↓
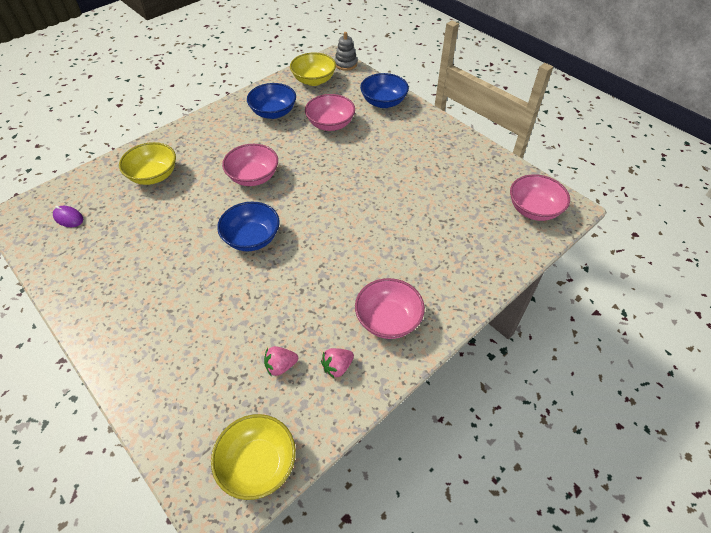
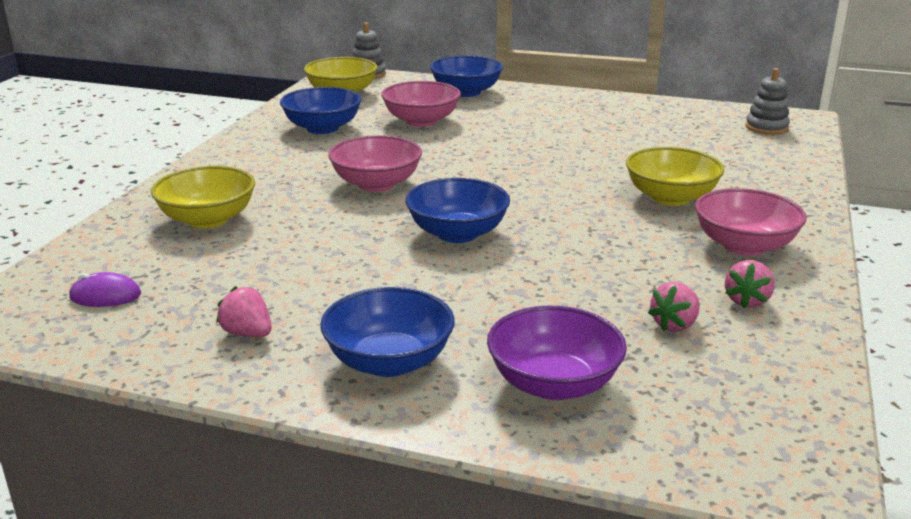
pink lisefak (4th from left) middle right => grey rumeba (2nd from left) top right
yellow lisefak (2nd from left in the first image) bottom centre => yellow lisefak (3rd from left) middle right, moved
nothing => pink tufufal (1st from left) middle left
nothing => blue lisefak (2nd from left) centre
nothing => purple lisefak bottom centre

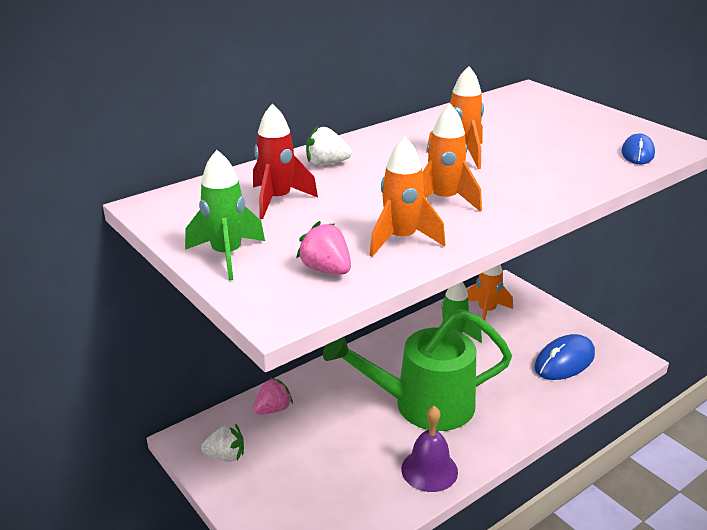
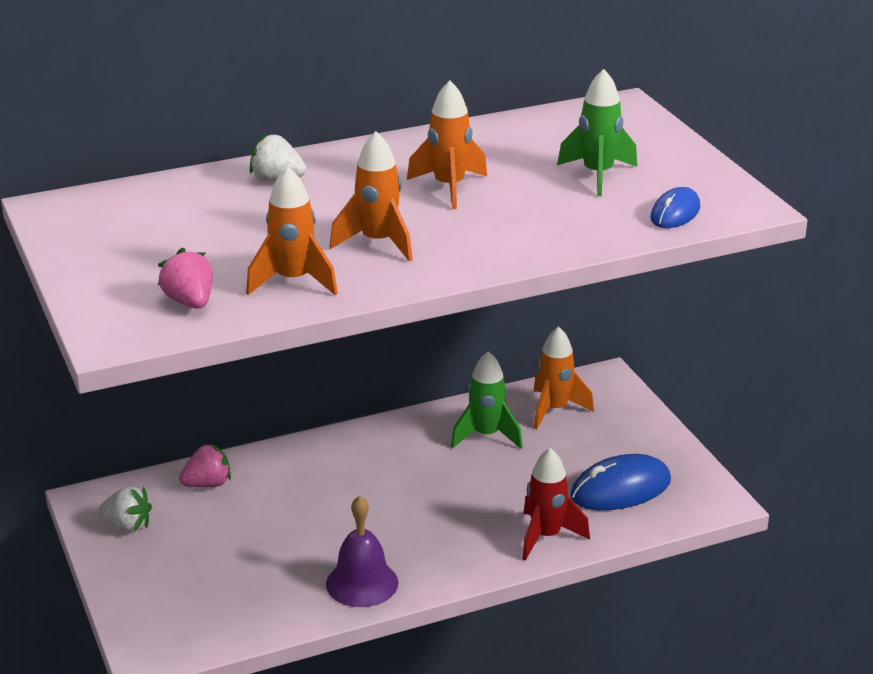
red bakegalex top centre => red bakegalex bottom centre, moved
green bakegalex (1st from left in the first image) middle left => green bakegalex (2nd from left) top right, moved
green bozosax bottom centre => nothing

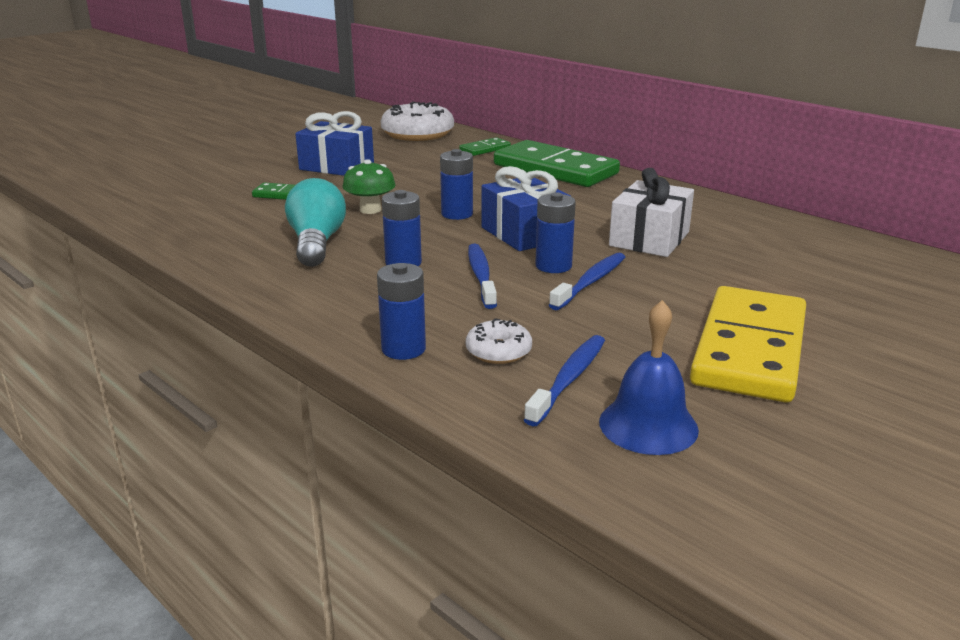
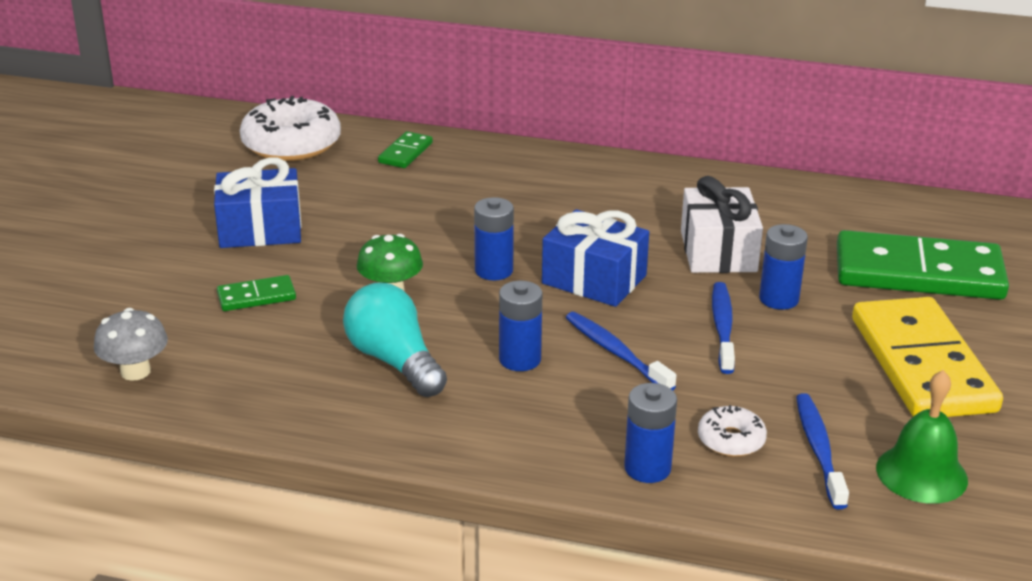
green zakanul (3rd from left) top centre => green zakanul (3rd from left) middle right, moved
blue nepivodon (4th from left) centre => blue nepivodon (4th from left) middle right, moved
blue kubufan middle right => green kubufan bottom right
nothing => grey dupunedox middle left

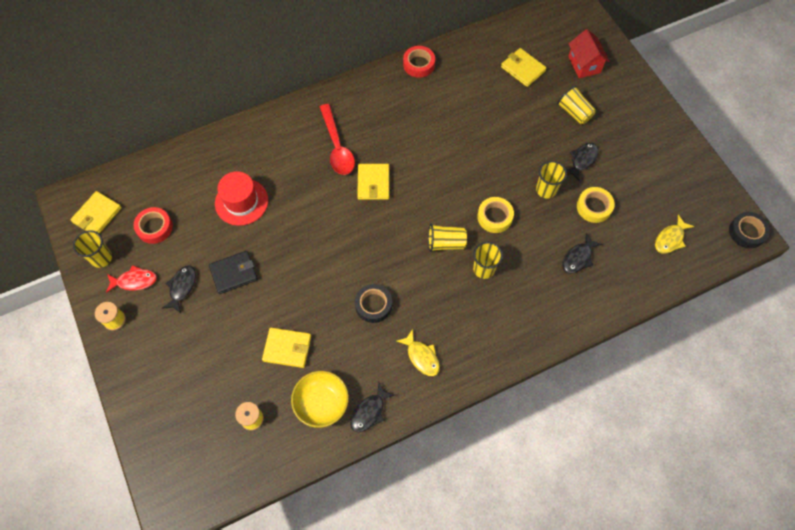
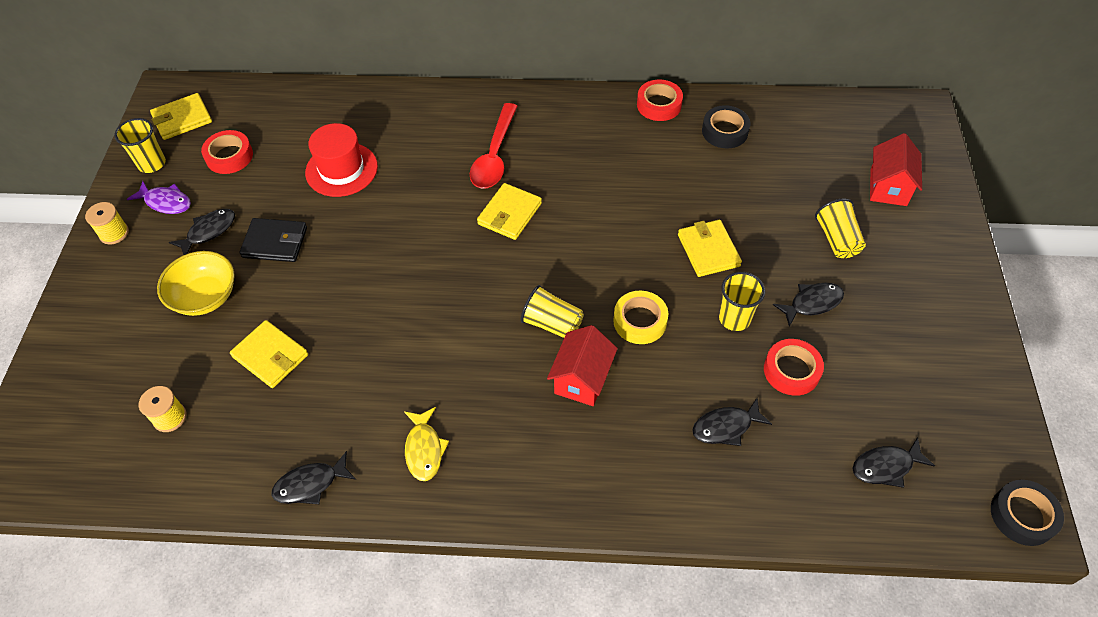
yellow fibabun (4th from left) top centre => yellow fibabun (4th from left) centre, moved
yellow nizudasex (2nd from left) middle right => red nizudasex (3rd from left) middle right
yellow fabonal (2nd from left) middle right => black fabonal (5th from left) bottom right
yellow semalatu (3rd from left) centre => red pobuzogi (1st from left) centre
red fabonal middle left => purple fabonal top left
black nizudasex (1st from left) centre => black nizudasex (1st from left) top centre, moved
yellow lisefak bottom centre => yellow lisefak middle left, moved

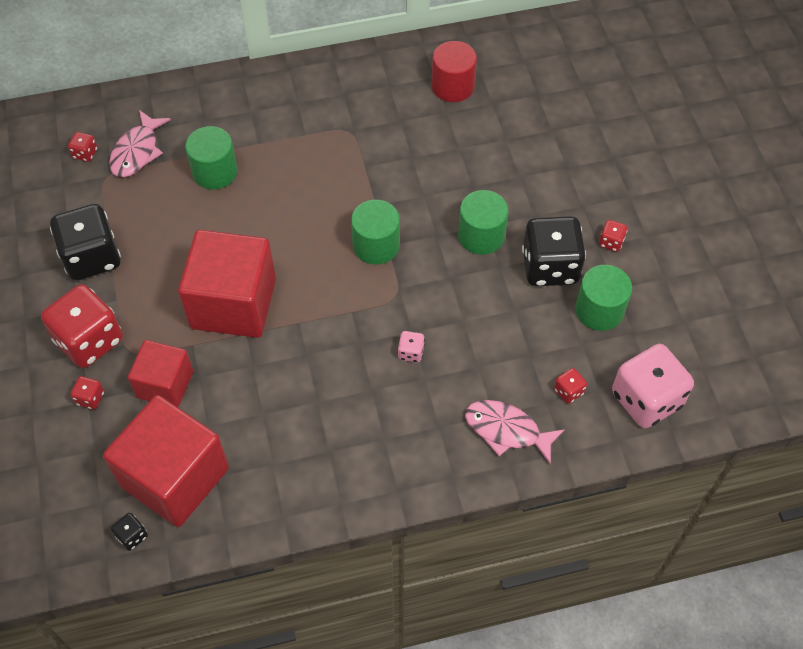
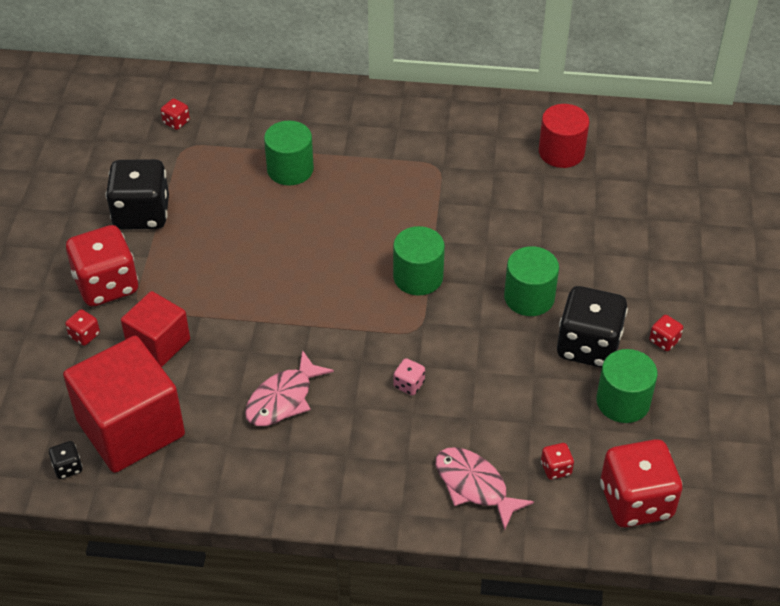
pink fabonal (1st from left) top left => pink fabonal (1st from left) centre, moved
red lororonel (3rd from left) middle left => nothing
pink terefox (2nd from left) middle right => red terefox (5th from left) bottom right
↑
GOAL OF THE EXERCISE:
Nothing but the lines from the one with "blue nepivodon (4th from left) centre" up to and including the one with "yellow fabonal (2nd" should be printed, exactly as they read above. Please keep the pictures out.

ANSWER TO THIS TASK:
blue nepivodon (4th from left) centre => blue nepivodon (4th from left) middle right, moved
blue kubufan middle right => green kubufan bottom right
nothing => grey dupunedox middle left

yellow fibabun (4th from left) top centre => yellow fibabun (4th from left) centre, moved
yellow nizudasex (2nd from left) middle right => red nizudasex (3rd from left) middle right
yellow fabonal (2nd from left) middle right => black fabonal (5th from left) bottom right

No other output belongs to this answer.